§ **Dataset records**
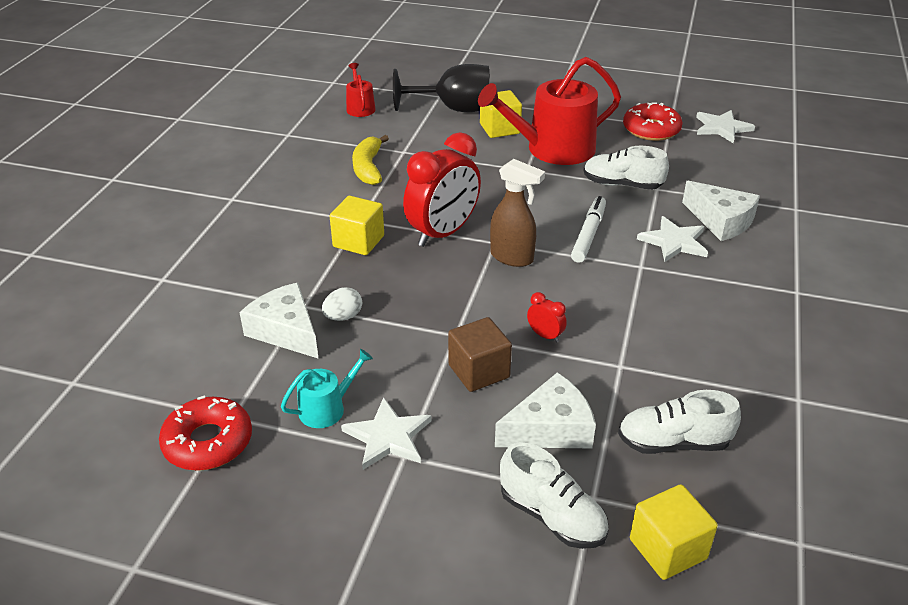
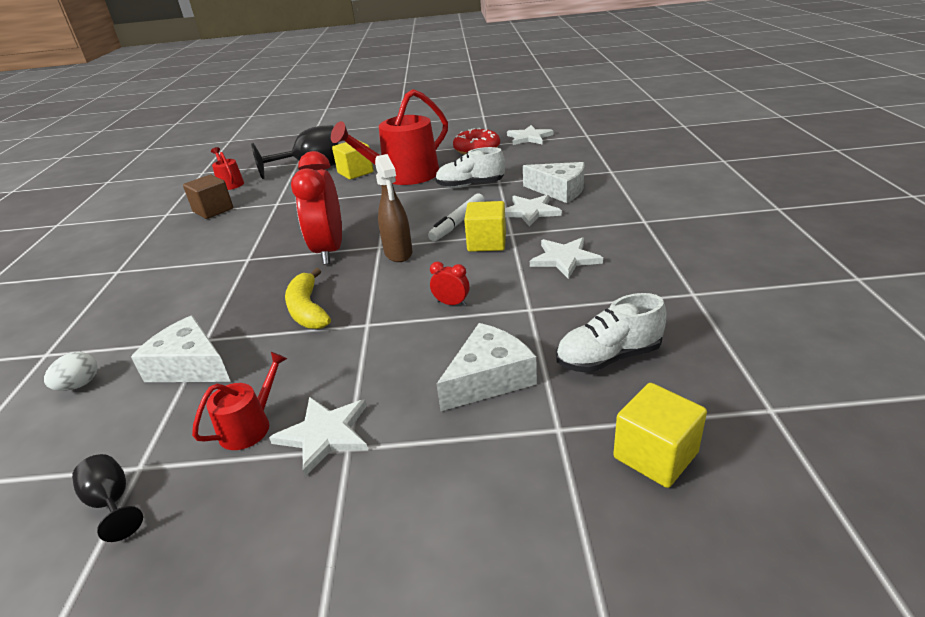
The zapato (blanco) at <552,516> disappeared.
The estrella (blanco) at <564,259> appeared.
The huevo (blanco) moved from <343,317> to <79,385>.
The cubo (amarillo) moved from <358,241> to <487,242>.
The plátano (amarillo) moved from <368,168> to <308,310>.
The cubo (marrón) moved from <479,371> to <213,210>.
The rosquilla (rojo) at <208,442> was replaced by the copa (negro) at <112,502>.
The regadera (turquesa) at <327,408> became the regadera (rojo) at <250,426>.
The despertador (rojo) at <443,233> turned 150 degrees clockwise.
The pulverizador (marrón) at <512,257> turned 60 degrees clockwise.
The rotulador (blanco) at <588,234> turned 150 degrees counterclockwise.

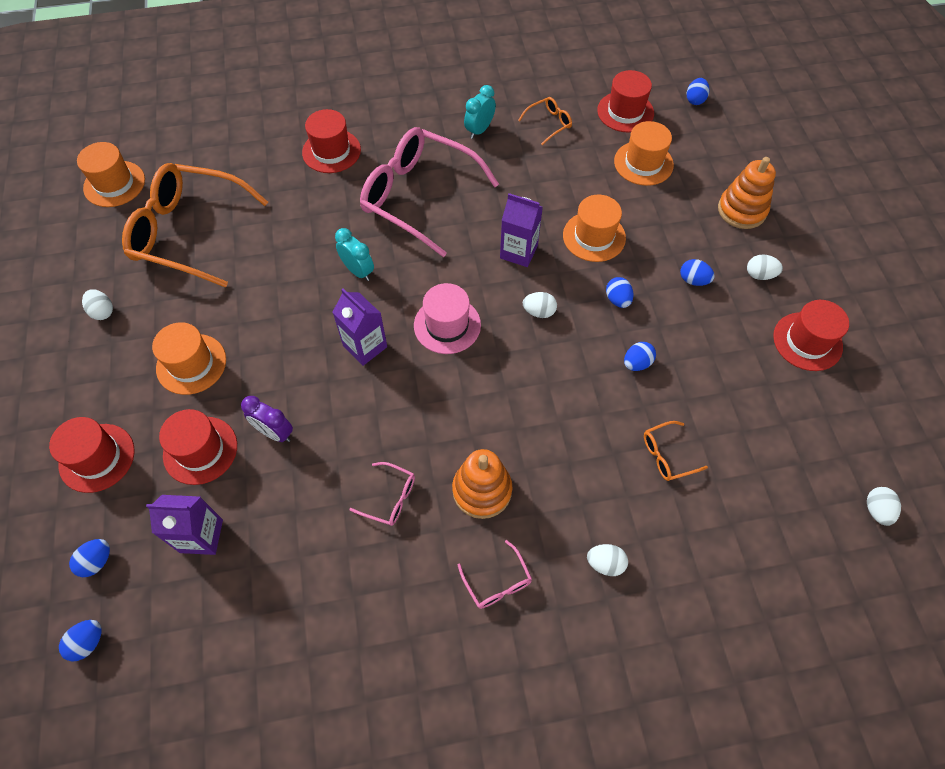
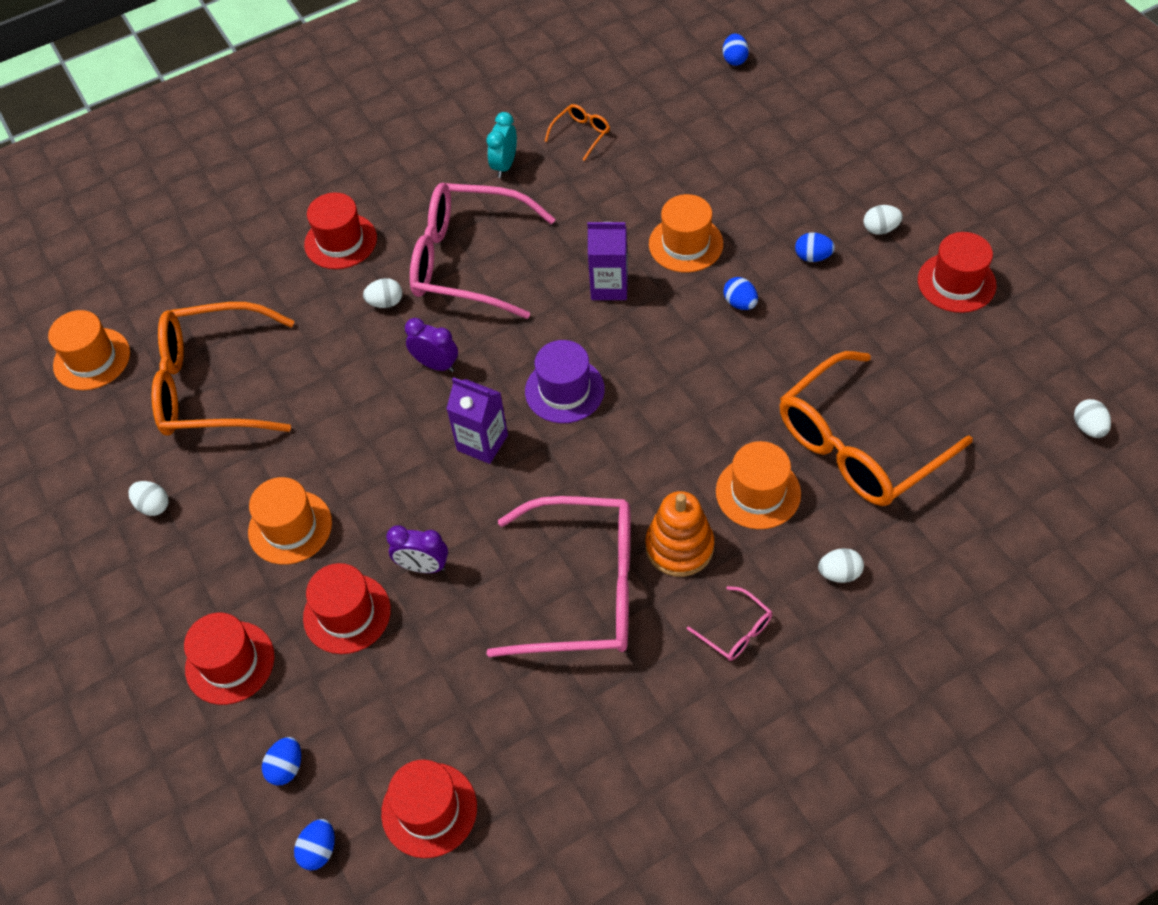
The cartón de leche (morado) at <201,536> disappeared.
The huevo (azul) at <637,363> disappeared.
The juguete apilable (naranja) at <741,210> disappeared.
The huevo (blanco) moved from <539,312> to <385,302>.
The sombrero (rojo) moved from <625,112> to <429,810>.
The sombrero (naranja) moved from <643,163> to <758,492>.
The despertador (turquesa) at <358,271> became the despertador (morado) at <436,364>.
The sombrero (rosa) at <447,325> became the sombrero (morado) at <564,390>.
The gafas (rosa) at <390,498> changed to 2.45 times the size.
The gafas (naranja) at <667,455> changed to 2.45 times the size.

§ **What is expected**
Output the listing above exactly as it stands; no picture should appear.

§ **Finished exercise**
The zapato (blanco) at <552,516> disappeared.
The estrella (blanco) at <564,259> appeared.
The huevo (blanco) moved from <343,317> to <79,385>.
The cubo (amarillo) moved from <358,241> to <487,242>.
The plátano (amarillo) moved from <368,168> to <308,310>.
The cubo (marrón) moved from <479,371> to <213,210>.
The rosquilla (rojo) at <208,442> was replaced by the copa (negro) at <112,502>.
The regadera (turquesa) at <327,408> became the regadera (rojo) at <250,426>.
The despertador (rojo) at <443,233> turned 150 degrees clockwise.
The pulverizador (marrón) at <512,257> turned 60 degrees clockwise.
The rotulador (blanco) at <588,234> turned 150 degrees counterclockwise.

The cartón de leche (morado) at <201,536> disappeared.
The huevo (azul) at <637,363> disappeared.
The juguete apilable (naranja) at <741,210> disappeared.
The huevo (blanco) moved from <539,312> to <385,302>.
The sombrero (rojo) moved from <625,112> to <429,810>.
The sombrero (naranja) moved from <643,163> to <758,492>.
The despertador (turquesa) at <358,271> became the despertador (morado) at <436,364>.
The sombrero (rosa) at <447,325> became the sombrero (morado) at <564,390>.
The gafas (rosa) at <390,498> changed to 2.45 times the size.
The gafas (naranja) at <667,455> changed to 2.45 times the size.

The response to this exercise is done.